(Data)
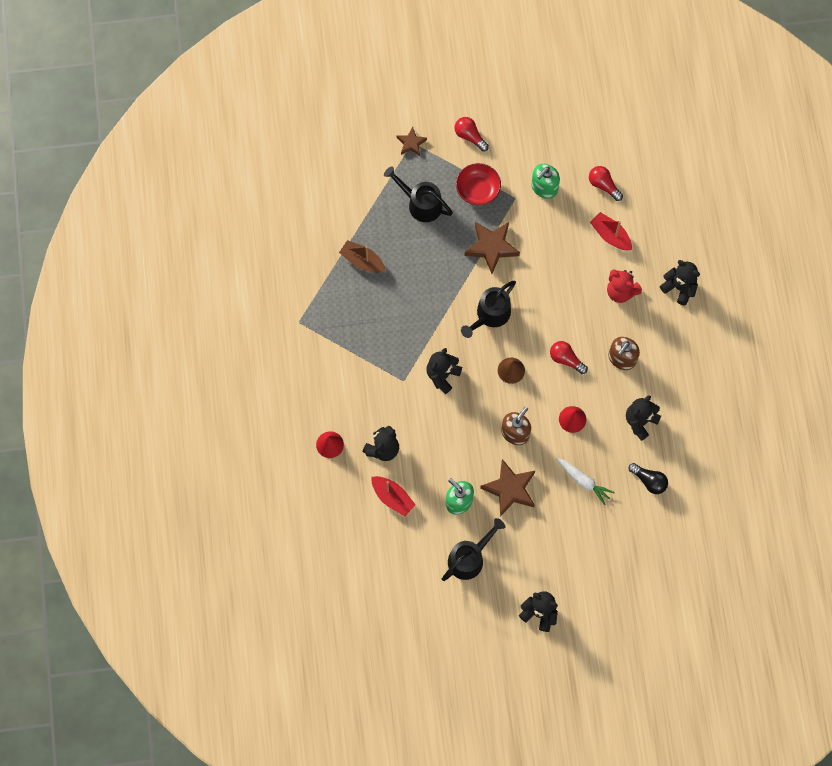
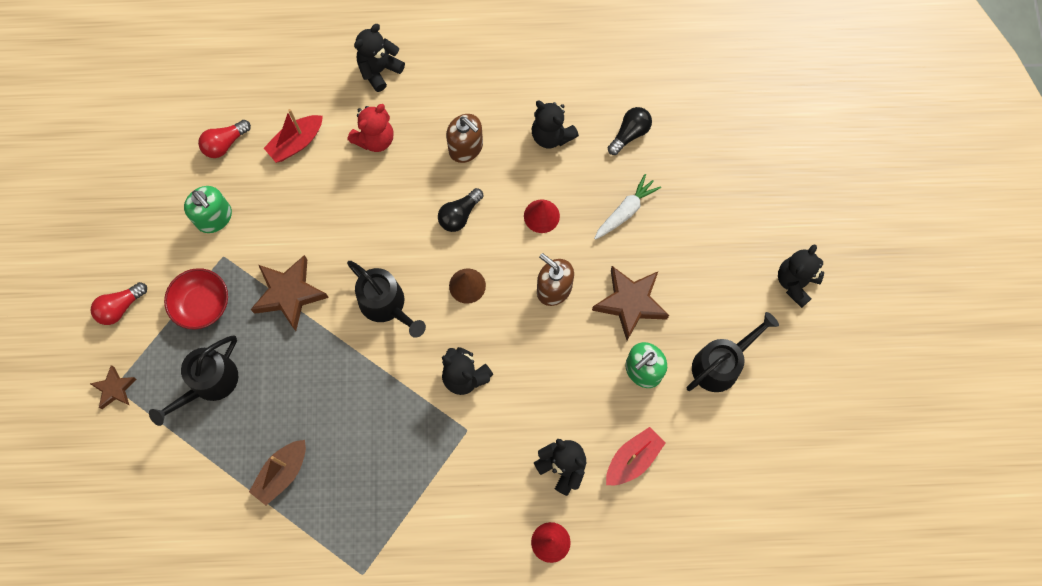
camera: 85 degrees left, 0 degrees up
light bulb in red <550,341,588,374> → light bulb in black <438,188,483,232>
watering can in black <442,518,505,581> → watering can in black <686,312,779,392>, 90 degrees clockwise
(End Data)
(Data)
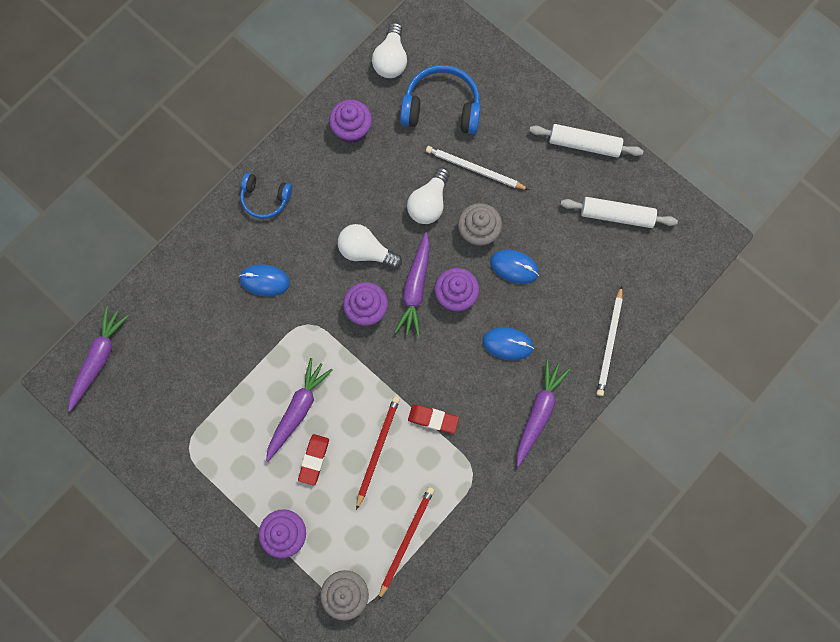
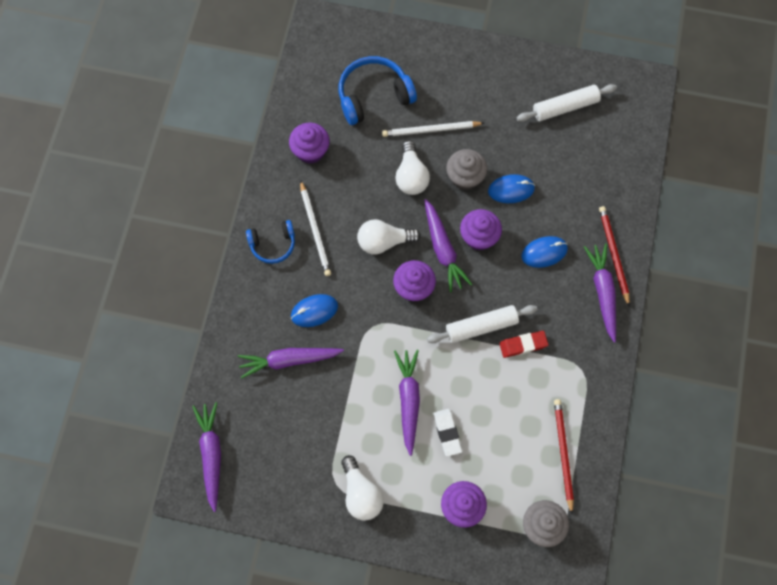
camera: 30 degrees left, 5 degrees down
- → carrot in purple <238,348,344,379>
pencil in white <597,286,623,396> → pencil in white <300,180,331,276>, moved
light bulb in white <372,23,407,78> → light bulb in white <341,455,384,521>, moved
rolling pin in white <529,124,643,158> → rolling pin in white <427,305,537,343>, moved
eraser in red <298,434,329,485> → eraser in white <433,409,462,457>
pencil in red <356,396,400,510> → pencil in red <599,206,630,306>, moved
(End Data)
(Data)
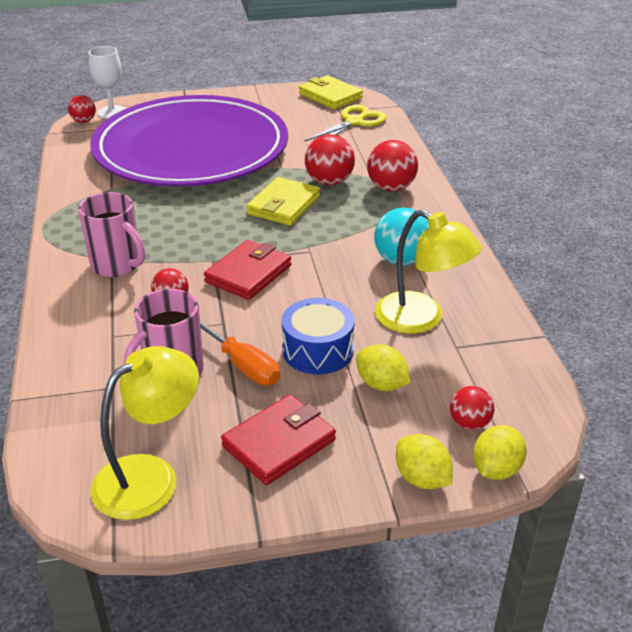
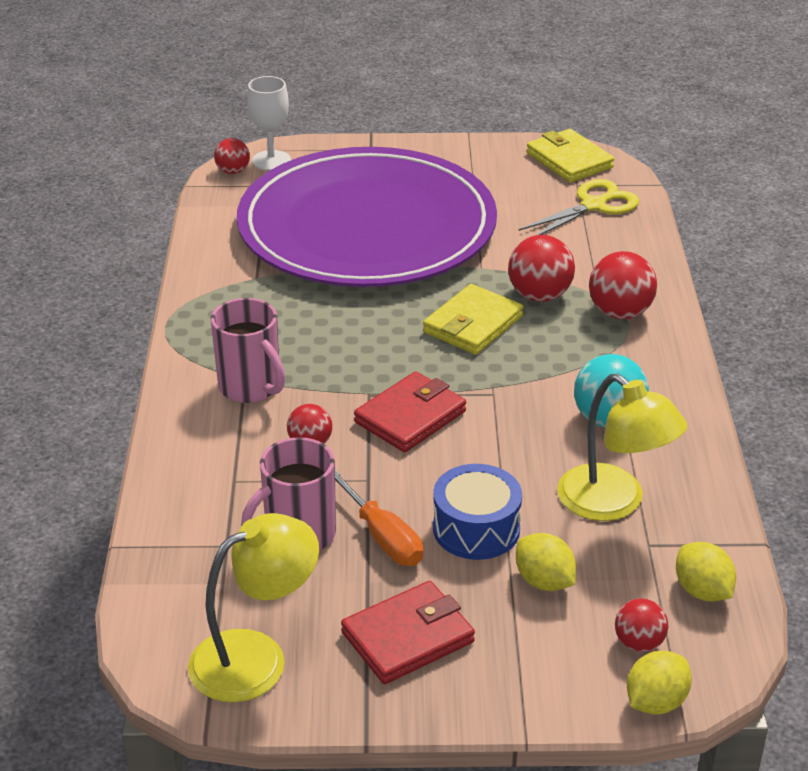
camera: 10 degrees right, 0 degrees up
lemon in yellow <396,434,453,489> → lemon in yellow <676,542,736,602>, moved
(End Data)
Prompt:
Within the records above, count the lines that contain "light" and give the number with nothing added.

Expected answer:
2